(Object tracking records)
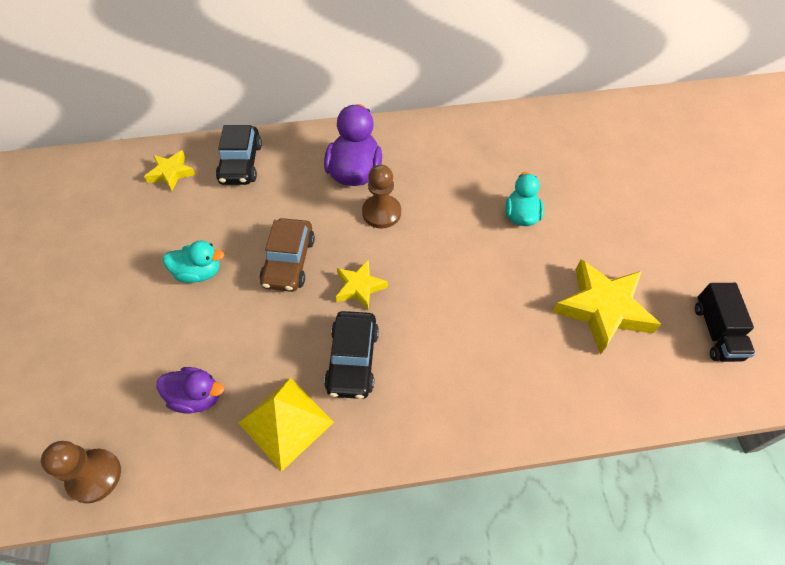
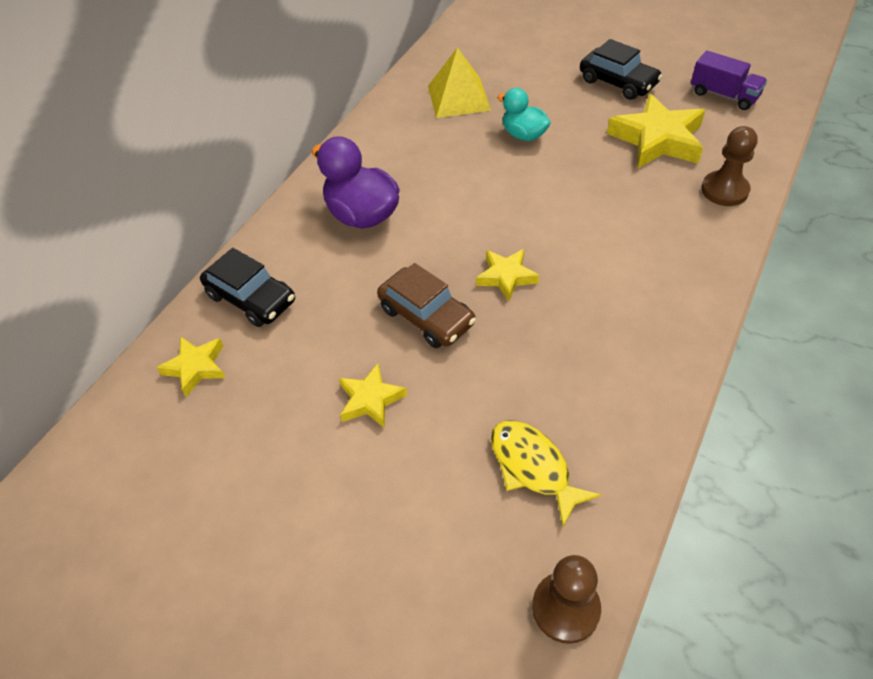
camera: 50 degrees left, 5 degrees down
purple duck [156,367,224,414] -> yellow fish [491,421,601,527]
turquoise duck [163,240,224,283] -> yellow star [339,363,407,428]
yellow pyramid [238,378,334,472] -> yellow pyramid moved to [428,47,491,118]
black car [324,311,379,399] -> black car moved to [580,39,662,100]
brown pawn [362,165,401,229] -> brown pawn moved to [701,126,758,206]
black truck [695,283,755,362] -> purple truck [691,50,767,110]

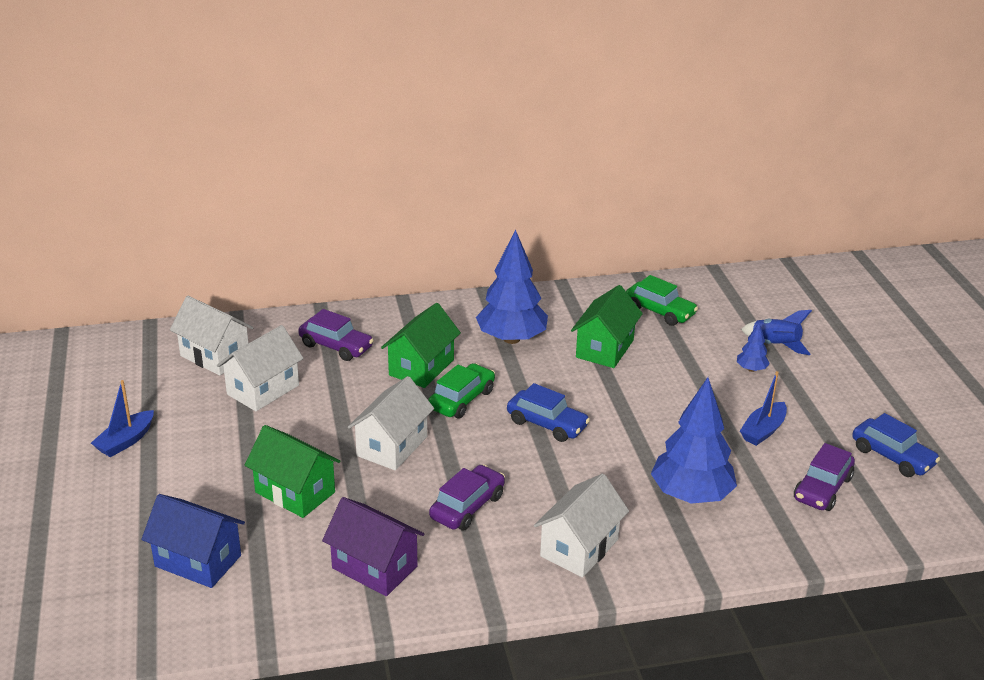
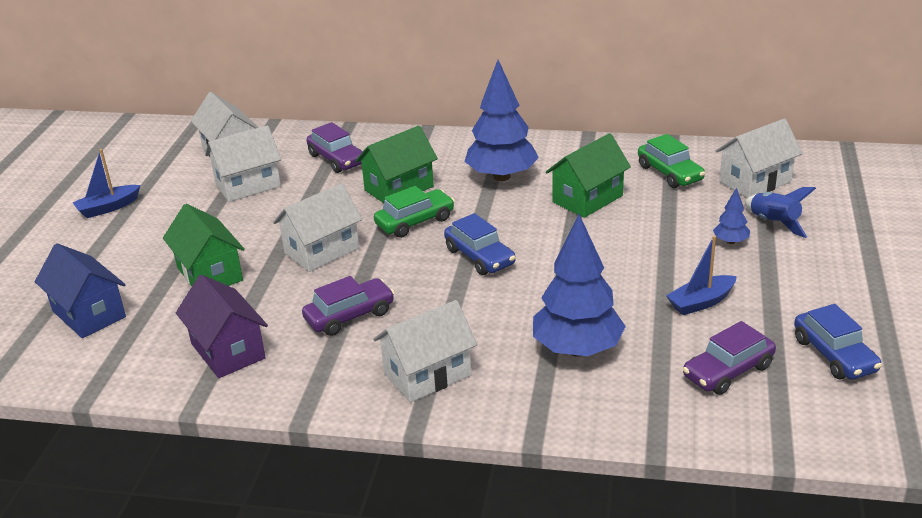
camera: 25 degrees right, 0 degrees up
none -> white house [716,119,802,198]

*Your instructions*
Give again, word for word, only the lines from the one with "black car [324,311,379,399]" through the last line of the entries, both included; no pictures go in the copy.

*Written answer*
black car [324,311,379,399] -> black car moved to [580,39,662,100]
brown pawn [362,165,401,229] -> brown pawn moved to [701,126,758,206]
black truck [695,283,755,362] -> purple truck [691,50,767,110]

camera: 25 degrees right, 0 degrees up
none -> white house [716,119,802,198]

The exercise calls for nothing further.